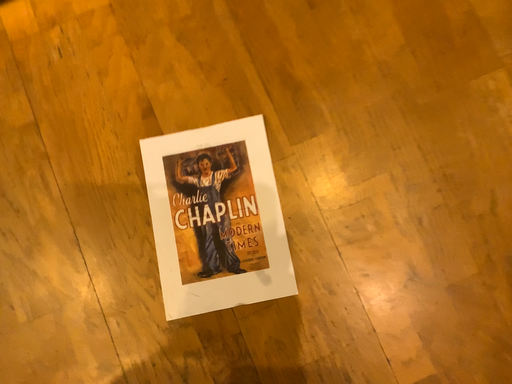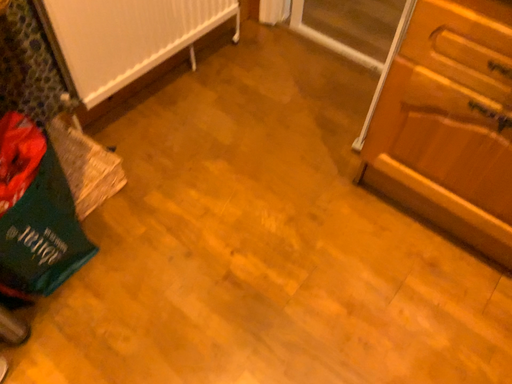
Question: Which way did the camera rotate in the video?

Choices:
 (A) rotated left
 (B) rotated right

Answer: (B)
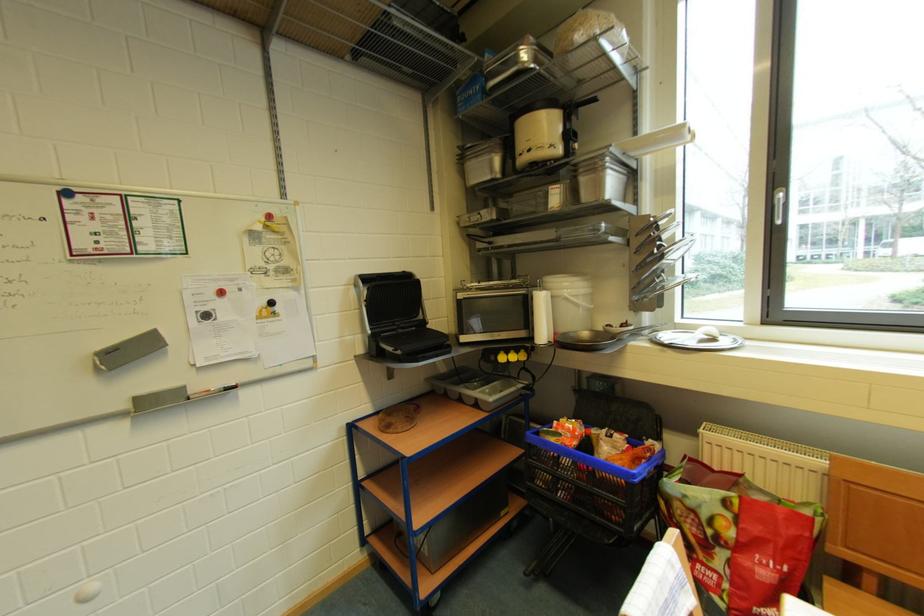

→ **TASK INSTRUCTIONS**: Copy out the listing above line for line, leaving out the pictures.

→ **SOLUTION FOR THIS TASK**:
Question: Which way did the camera rotate in the video?

Choices:
 (A) rotated left
 (B) rotated right

Answer: (B)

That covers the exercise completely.